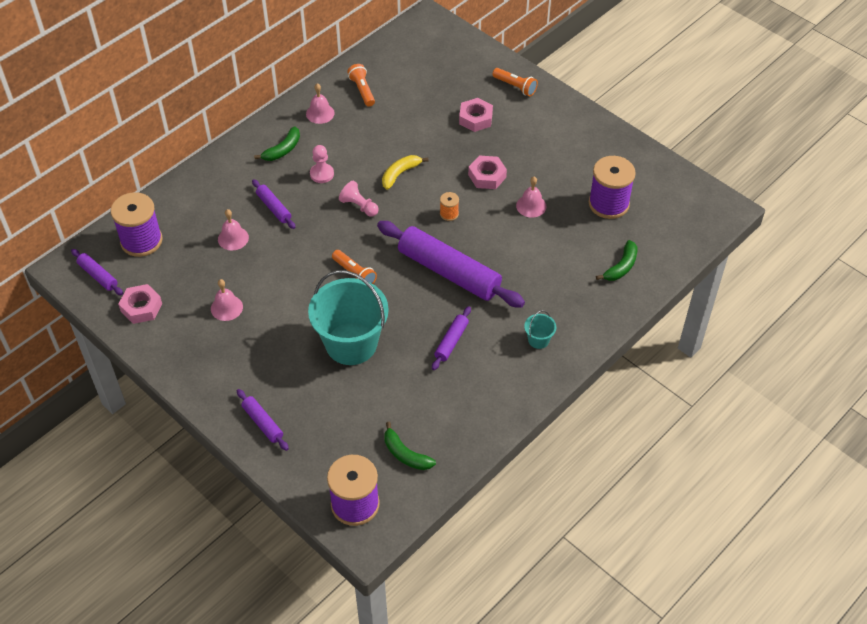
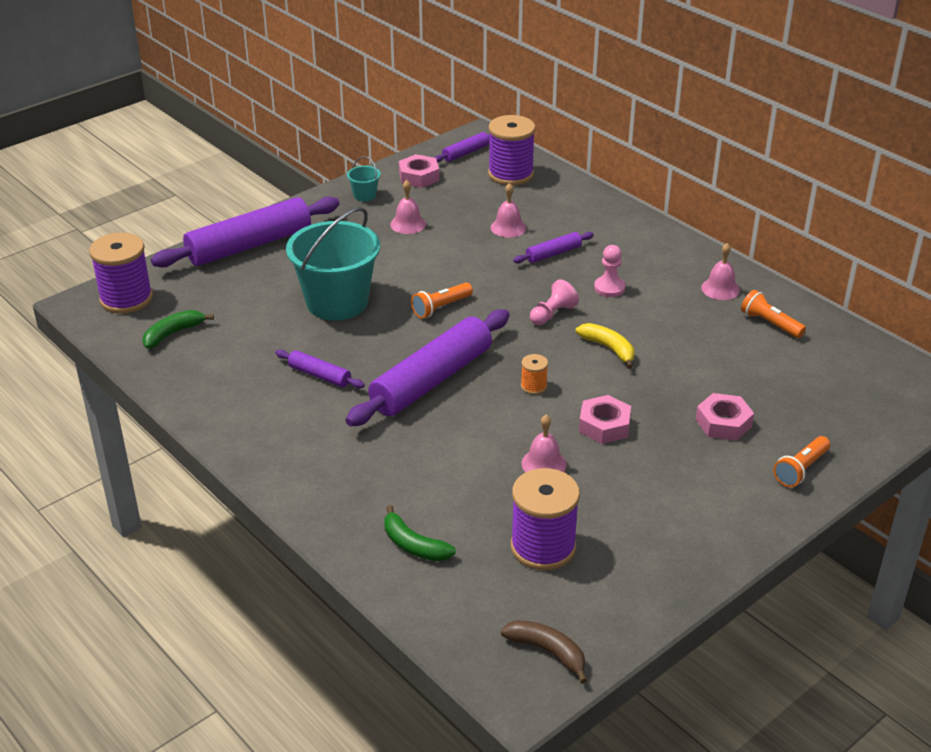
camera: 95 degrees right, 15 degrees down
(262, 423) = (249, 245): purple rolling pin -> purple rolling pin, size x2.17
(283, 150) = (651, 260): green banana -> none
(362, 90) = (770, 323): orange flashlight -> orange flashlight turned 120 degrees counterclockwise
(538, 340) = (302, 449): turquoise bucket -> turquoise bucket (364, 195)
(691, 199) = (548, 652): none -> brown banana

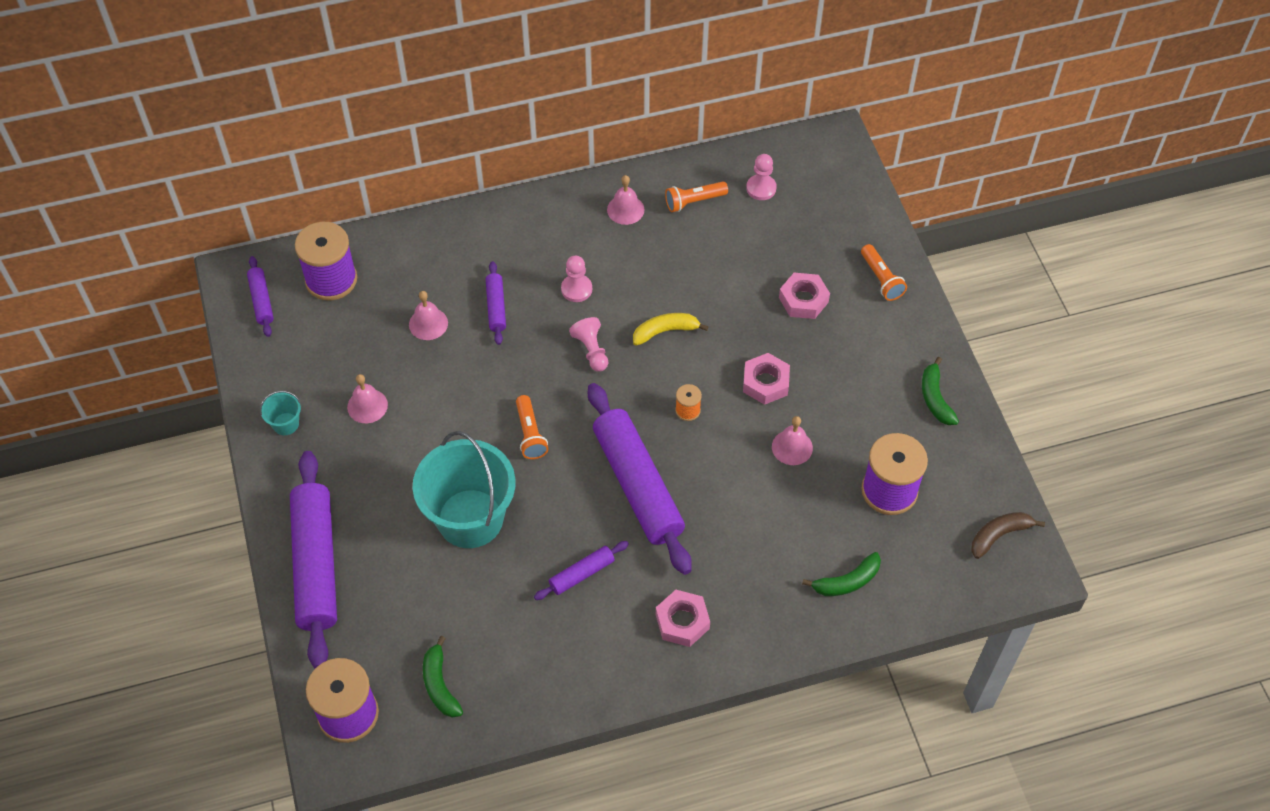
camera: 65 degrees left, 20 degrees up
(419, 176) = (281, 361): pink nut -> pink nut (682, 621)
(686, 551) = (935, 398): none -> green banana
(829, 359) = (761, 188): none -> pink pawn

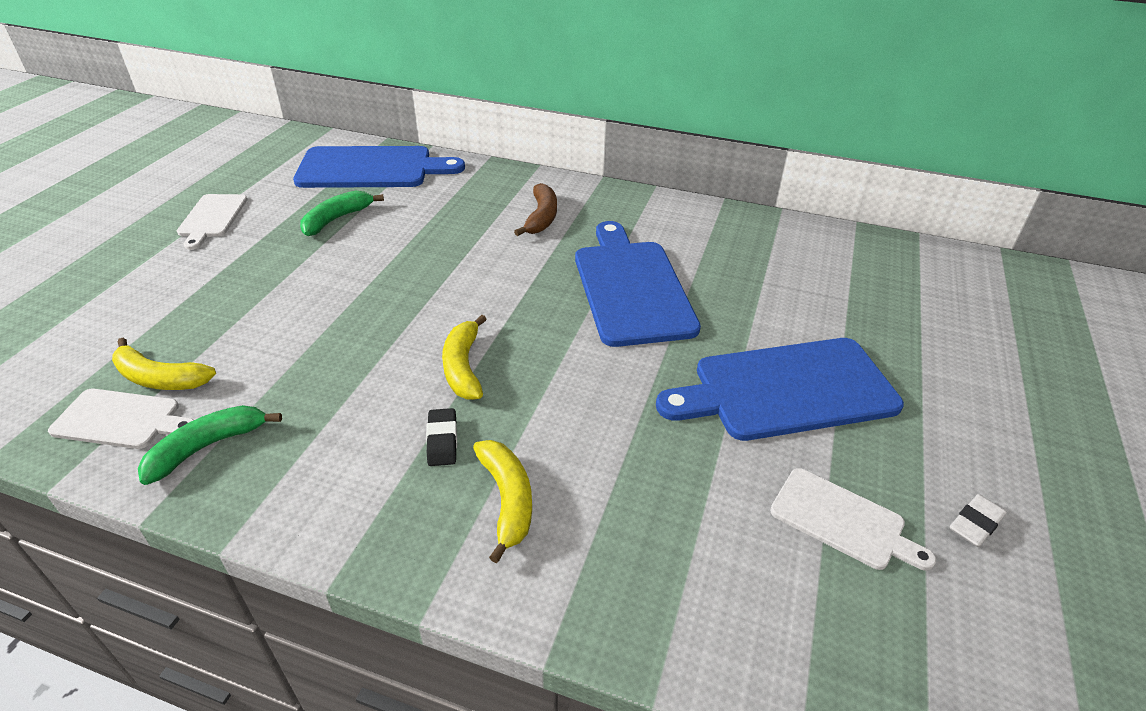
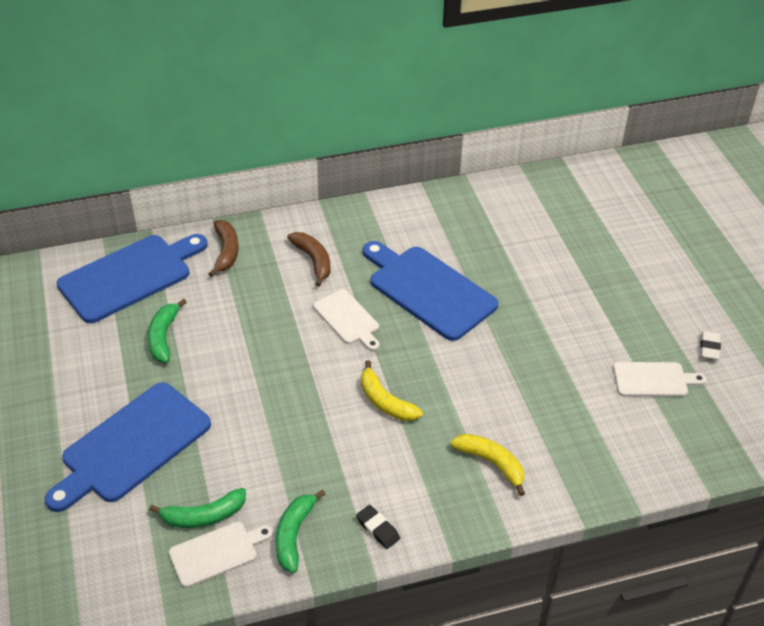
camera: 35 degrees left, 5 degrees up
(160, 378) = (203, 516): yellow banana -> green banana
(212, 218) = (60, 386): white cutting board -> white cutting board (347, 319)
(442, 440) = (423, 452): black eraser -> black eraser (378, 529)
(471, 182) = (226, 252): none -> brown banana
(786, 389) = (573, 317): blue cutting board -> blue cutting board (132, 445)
________
What you have to do: Please copy out every line in the listing that has the string "green".

Answer box:
(283, 150) = (651, 260): green banana -> none
(686, 551) = (935, 398): none -> green banana
(160, 378) = (203, 516): yellow banana -> green banana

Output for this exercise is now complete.